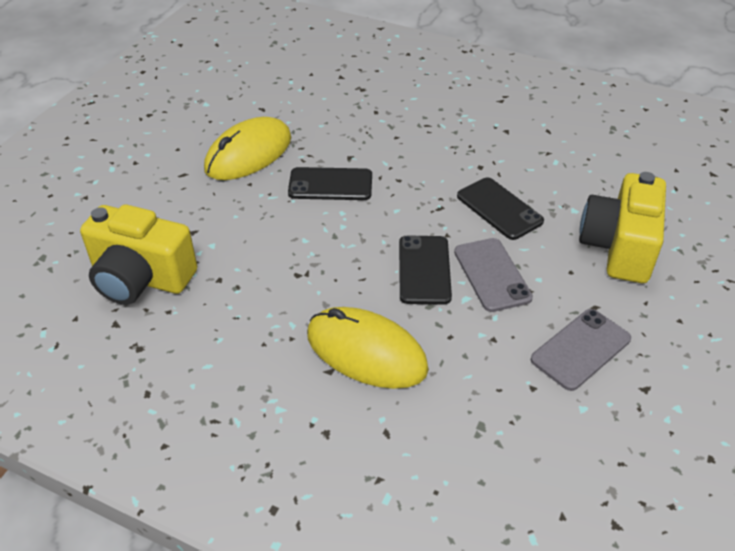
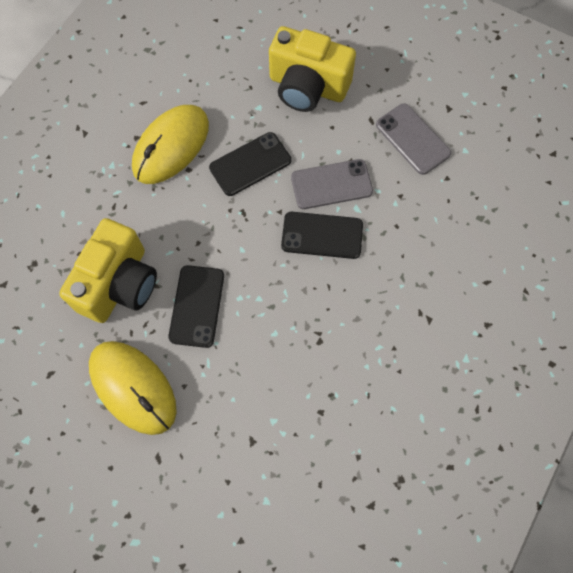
camera: 85 degrees left, 25 degrees up
(141, 278) = (314, 487): yellow camera -> yellow camera (119, 284)
(366, 352) = (410, 290): yellow mouse -> yellow mouse (171, 146)

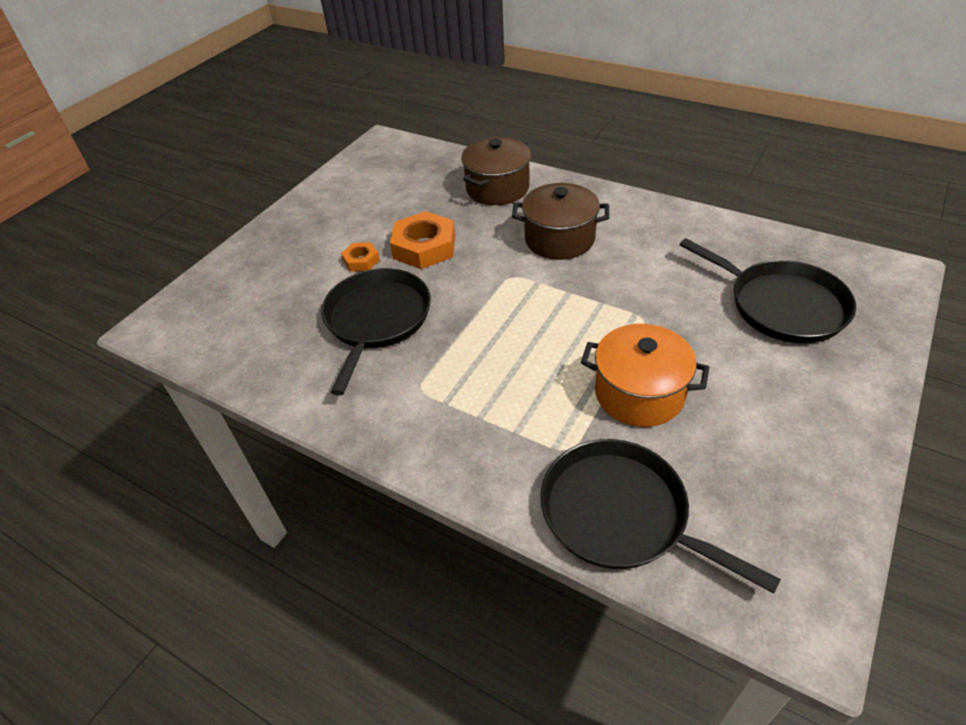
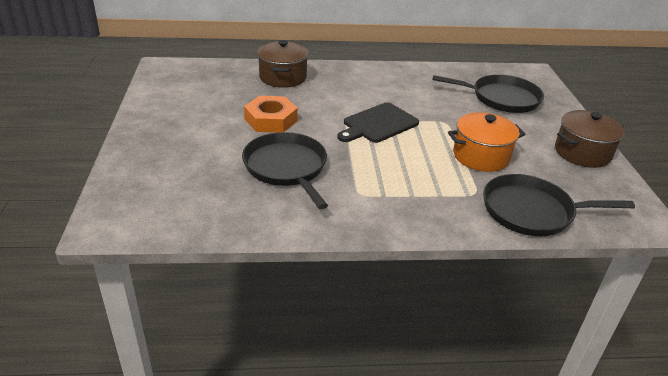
camera: 40 degrees left, 10 degrees down
(361, 260) = (233, 138): orange nut -> none
(547, 293) = (378, 124): none -> black cutting board
(559, 239) = (354, 95): brown pot -> brown pot (582, 153)

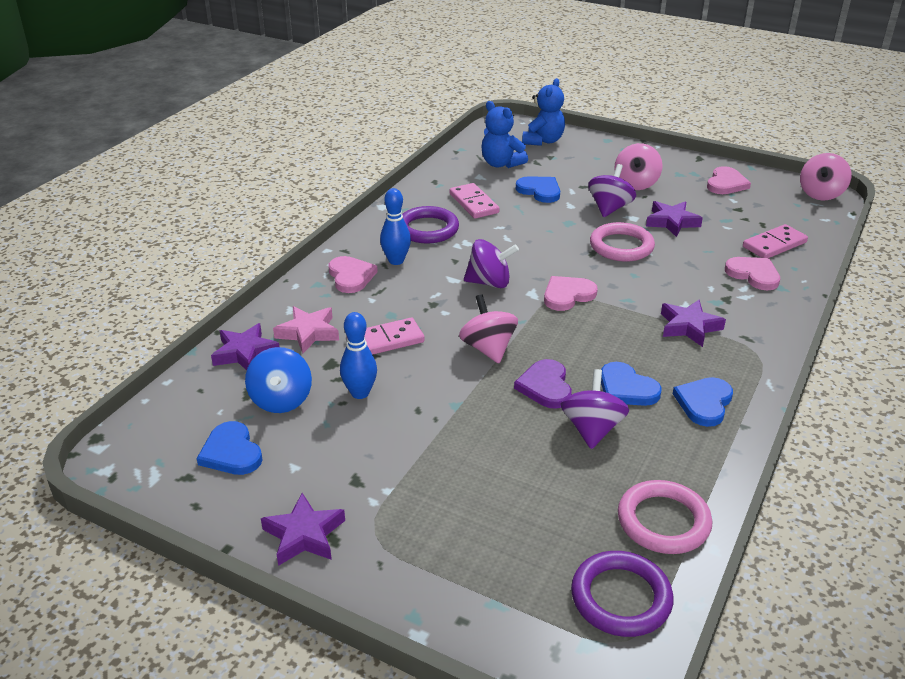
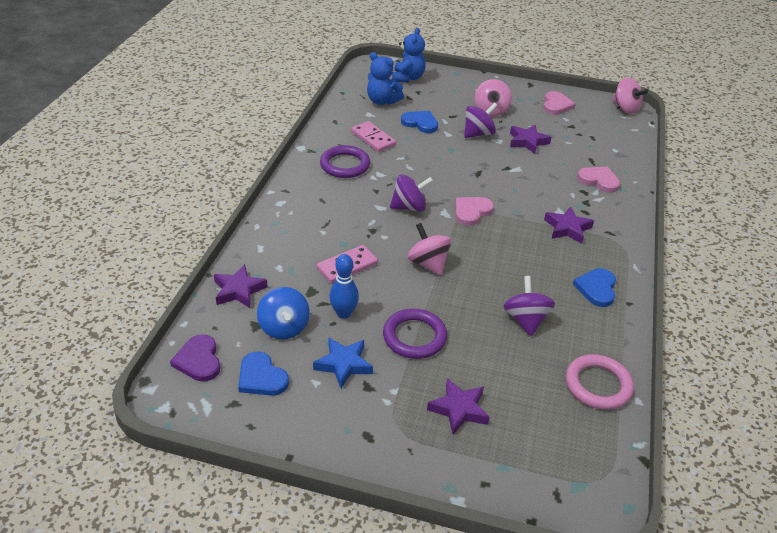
camera: 15 degrees left, 5 degrees up
(304, 535) = (345, 436): purple star -> purple star (459, 409)
(308, 333) = (283, 267): pink star -> none
(336, 451) = (343, 364): none -> blue star
(351, 276) = (299, 213): pink heart -> none
(396, 261) = (330, 195): blue bowling pin -> none
(545, 386) = (481, 290): purple heart -> purple heart (199, 360)
(609, 208) = (478, 134): purple spinning top -> purple spinning top turned 45 degrees clockwise
(621, 246) = (497, 166): pink ring -> none
(621, 598) = (588, 447): purple ring -> purple ring (414, 337)
(626, 388) = (539, 284): blue heart -> none
(774, 245) = (606, 154): pink domino -> none
(820, 194) = (625, 108): pink spinning top -> pink spinning top turned 60 degrees counterclockwise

■ Brief ■
In the entries above, find each line with the word "heart" and show it.

■ Answer ■
(351, 276) = (299, 213): pink heart -> none
(545, 386) = (481, 290): purple heart -> purple heart (199, 360)
(626, 388) = (539, 284): blue heart -> none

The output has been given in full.